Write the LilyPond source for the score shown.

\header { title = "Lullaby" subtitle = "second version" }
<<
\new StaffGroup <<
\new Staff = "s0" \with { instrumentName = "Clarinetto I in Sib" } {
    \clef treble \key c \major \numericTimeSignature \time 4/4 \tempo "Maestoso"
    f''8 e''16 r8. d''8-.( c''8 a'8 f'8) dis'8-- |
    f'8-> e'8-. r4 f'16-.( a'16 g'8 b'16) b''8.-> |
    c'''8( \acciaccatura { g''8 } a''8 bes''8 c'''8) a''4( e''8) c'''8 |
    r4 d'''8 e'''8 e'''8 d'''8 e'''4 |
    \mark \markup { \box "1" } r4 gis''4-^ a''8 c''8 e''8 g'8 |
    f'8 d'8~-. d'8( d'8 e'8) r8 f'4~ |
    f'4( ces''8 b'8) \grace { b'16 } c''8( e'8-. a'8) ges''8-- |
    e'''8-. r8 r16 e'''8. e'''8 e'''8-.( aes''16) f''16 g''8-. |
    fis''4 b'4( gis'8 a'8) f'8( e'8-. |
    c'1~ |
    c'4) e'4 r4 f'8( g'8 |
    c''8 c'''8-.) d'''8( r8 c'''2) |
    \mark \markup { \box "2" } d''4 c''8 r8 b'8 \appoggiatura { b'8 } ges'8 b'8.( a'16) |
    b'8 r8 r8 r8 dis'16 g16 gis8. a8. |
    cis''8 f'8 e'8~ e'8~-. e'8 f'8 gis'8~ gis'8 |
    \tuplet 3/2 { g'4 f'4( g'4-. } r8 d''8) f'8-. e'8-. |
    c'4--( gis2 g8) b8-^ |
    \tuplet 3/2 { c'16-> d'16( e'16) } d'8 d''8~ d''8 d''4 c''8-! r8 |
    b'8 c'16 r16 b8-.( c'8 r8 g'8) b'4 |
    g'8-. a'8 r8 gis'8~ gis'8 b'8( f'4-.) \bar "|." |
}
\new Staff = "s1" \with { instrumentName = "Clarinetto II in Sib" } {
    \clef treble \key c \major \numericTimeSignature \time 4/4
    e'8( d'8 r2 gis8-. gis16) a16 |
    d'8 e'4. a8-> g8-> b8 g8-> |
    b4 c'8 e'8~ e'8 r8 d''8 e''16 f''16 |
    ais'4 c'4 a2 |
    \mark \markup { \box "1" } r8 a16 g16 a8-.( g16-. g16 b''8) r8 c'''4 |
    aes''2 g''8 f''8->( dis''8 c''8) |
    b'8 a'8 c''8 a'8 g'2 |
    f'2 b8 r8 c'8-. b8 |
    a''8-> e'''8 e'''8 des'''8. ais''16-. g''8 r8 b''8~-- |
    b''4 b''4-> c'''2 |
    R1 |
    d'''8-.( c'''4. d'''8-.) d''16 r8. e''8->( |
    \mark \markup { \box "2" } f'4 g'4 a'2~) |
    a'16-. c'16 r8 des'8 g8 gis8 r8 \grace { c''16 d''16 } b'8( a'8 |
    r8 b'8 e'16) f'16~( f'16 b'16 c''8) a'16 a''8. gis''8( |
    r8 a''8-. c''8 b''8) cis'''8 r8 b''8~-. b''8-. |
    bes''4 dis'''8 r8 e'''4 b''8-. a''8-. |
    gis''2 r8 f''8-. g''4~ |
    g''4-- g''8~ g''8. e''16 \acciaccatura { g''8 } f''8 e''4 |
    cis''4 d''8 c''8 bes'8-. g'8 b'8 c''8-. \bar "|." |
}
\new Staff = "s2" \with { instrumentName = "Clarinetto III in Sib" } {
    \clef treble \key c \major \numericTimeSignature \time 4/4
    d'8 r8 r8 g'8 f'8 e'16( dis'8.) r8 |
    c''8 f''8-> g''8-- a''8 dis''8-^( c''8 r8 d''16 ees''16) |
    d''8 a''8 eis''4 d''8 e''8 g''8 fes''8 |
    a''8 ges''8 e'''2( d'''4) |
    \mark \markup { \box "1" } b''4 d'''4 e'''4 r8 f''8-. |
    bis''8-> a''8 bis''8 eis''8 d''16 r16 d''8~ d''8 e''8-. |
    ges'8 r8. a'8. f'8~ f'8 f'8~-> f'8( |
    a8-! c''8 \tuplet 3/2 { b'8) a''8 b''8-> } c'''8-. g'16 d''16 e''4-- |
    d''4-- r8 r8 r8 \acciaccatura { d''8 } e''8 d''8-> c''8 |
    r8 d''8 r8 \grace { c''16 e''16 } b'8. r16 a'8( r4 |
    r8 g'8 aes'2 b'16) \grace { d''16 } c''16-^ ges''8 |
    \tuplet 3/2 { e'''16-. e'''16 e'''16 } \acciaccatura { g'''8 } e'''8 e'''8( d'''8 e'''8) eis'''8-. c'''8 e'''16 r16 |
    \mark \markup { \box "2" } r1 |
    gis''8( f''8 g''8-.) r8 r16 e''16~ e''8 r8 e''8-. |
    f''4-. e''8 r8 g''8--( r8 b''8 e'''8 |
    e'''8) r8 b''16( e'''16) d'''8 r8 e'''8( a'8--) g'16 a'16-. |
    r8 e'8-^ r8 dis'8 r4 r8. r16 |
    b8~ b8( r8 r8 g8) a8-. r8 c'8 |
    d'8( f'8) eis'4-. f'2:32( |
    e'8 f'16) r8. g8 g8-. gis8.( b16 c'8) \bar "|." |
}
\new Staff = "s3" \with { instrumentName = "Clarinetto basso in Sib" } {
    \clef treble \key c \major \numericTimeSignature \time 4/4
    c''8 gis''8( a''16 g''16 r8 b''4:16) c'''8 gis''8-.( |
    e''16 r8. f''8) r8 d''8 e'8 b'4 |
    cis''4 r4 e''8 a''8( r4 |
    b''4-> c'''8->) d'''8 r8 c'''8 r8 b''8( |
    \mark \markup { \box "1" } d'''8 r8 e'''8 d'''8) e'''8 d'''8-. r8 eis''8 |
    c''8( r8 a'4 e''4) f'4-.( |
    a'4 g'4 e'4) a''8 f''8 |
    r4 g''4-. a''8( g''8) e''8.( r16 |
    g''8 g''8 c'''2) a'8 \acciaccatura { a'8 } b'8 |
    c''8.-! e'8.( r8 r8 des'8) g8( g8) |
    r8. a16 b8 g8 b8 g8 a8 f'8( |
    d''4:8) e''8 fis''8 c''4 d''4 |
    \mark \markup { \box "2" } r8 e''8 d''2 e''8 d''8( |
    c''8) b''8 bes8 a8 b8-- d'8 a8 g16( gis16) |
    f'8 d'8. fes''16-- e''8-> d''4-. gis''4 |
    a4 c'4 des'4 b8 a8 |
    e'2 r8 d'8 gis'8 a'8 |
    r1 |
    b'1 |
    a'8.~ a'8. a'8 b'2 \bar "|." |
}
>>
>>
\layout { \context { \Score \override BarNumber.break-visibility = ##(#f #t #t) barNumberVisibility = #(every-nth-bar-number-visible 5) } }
_ _ _ _
> **WHAT IS BEING ASKED**: Pick out every line in the records above that contains the string "tuplet" and copy each one. Case counts.

> **RESULT OF THIS TASK**:
    \tuplet 3/2 { g'4 f'4( g'4-. } r8 d''8) f'8-. e'8-. |
    \tuplet 3/2 { c'16-> d'16( e'16) } d'8 d''8~ d''8 d''4 c''8-! r8 |
    a8-! c''8 \tuplet 3/2 { b'8) a''8 b''8-> } c'''8-. g'16 d''16 e''4-- |
    \tuplet 3/2 { e'''16-. e'''16 e'''16 } \acciaccatura { g'''8 } e'''8 e'''8( d'''8 e'''8) eis'''8-. c'''8 e'''16 r16 |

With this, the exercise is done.